[Available records Boundary: Start]
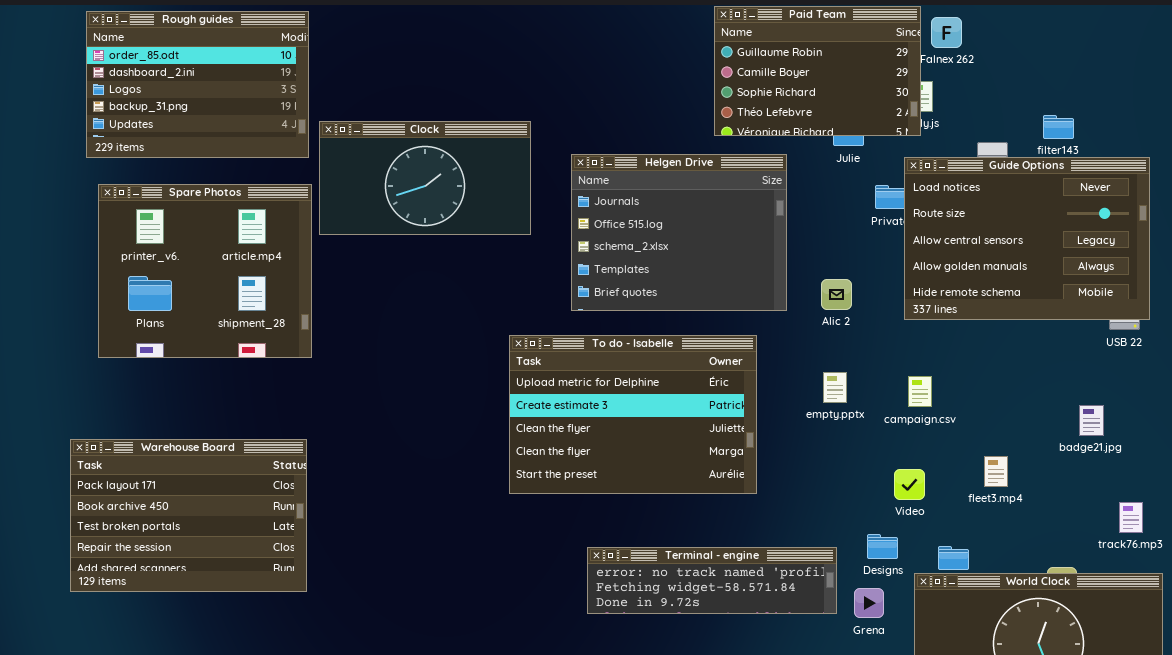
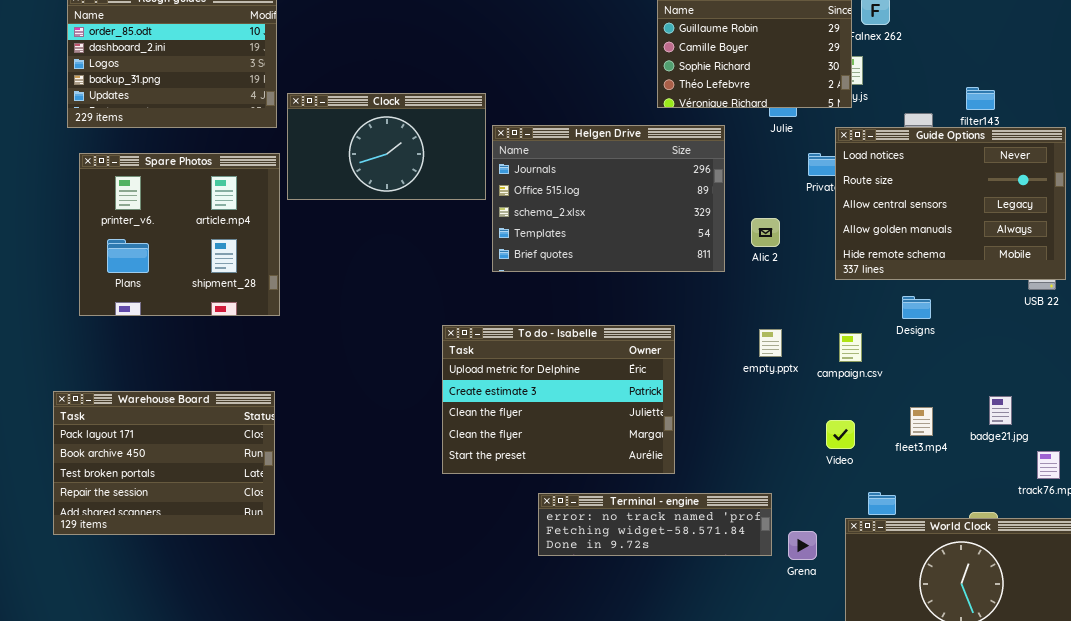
Helgen Drive: [571,154,787,311] -> [492,125,725,272], resized
Alic 2: [821,279,852,310] -> [751,218,780,247], moved
To do - Isabelle: [509,335,757,494] -> [442,325,675,474], moved
badge21.jpg: [1079,405,1104,436] -> [989,396,1012,425], moved
Designs: [867,534,898,559] -> [902,296,931,319], moved

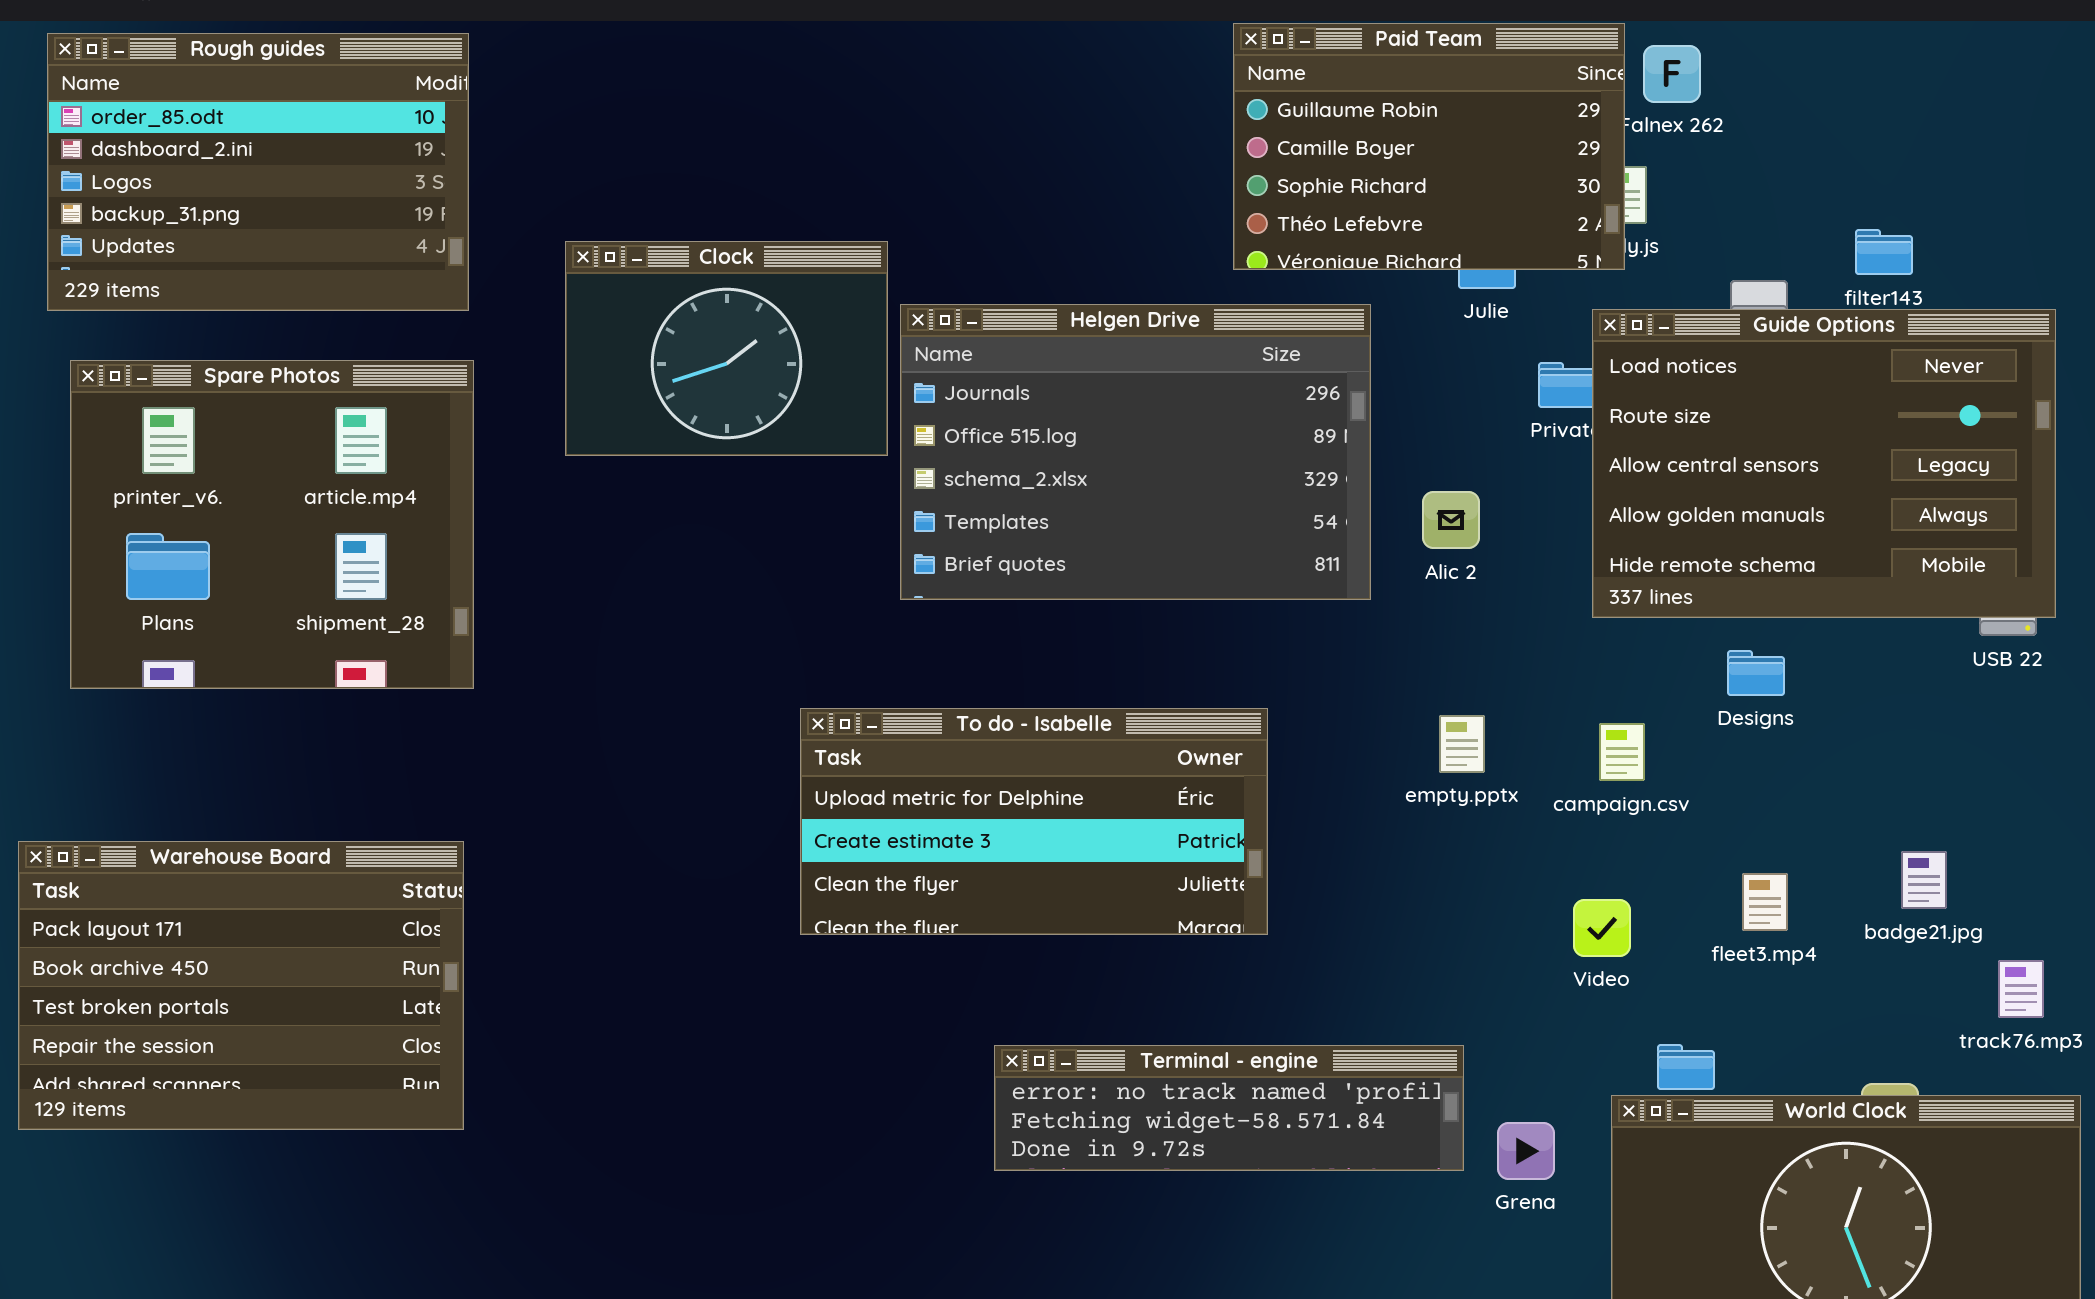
Clock: [287,93,486,200] -> [565,241,888,456], resized
To do - Isabelle: [442,325,675,474] -> [800,708,1268,935], resized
[Available records Boundary: End]
Every line from the one containing "Clock: [287,93,486,200] ->" to the final line of the listing above should be set down exactly, with nothing added.

§ Your response:
Clock: [287,93,486,200] -> [565,241,888,456], resized
To do - Isabelle: [442,325,675,474] -> [800,708,1268,935], resized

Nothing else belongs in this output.